Exercise instructions — Your answer should hold the data exactly as given, minus any picture.

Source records

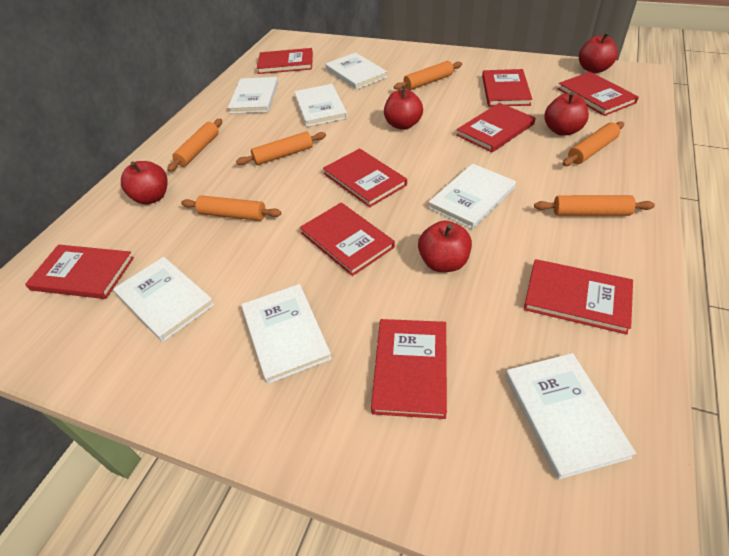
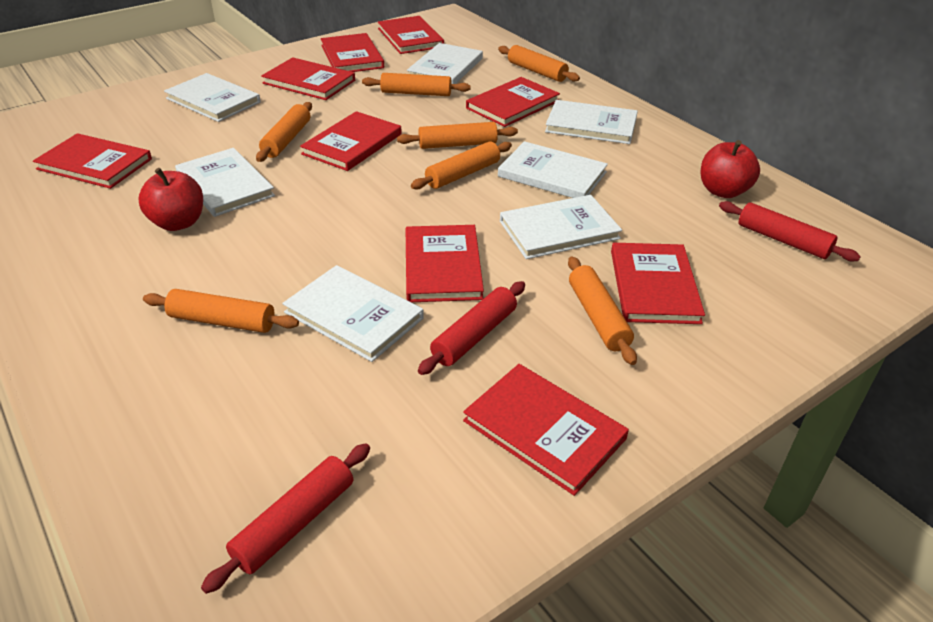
orange rolling pin: 6 -> 7
red apple: 5 -> 2
red rolling pin: 0 -> 3

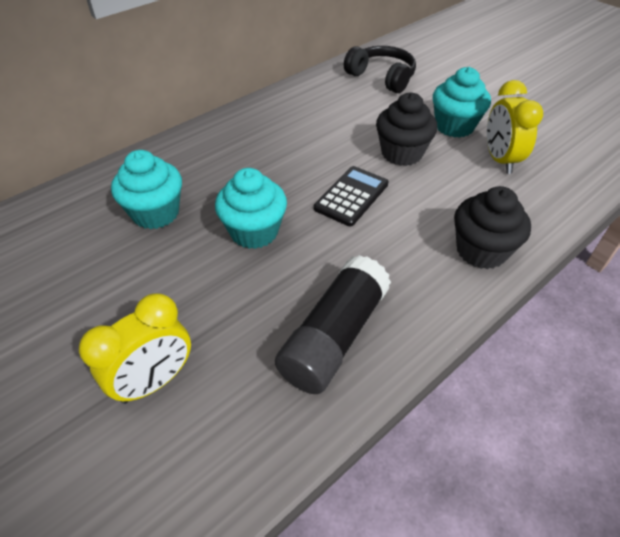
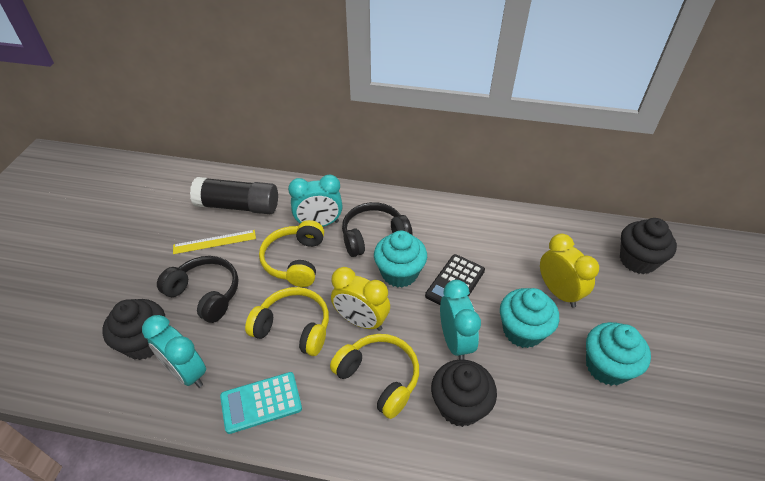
black cupcake: 2 -> 3
black headphones: 1 -> 2
turquoise calculator: 0 -> 1
turquoise clock: 0 -> 3
yellow headphones: 0 -> 3
yellow ruler: 0 -> 1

Output for this task —
orange rolling pin: 6 -> 7
red apple: 5 -> 2
red rolling pin: 0 -> 3

black cupcake: 2 -> 3
black headphones: 1 -> 2
turquoise calculator: 0 -> 1
turquoise clock: 0 -> 3
yellow headphones: 0 -> 3
yellow ruler: 0 -> 1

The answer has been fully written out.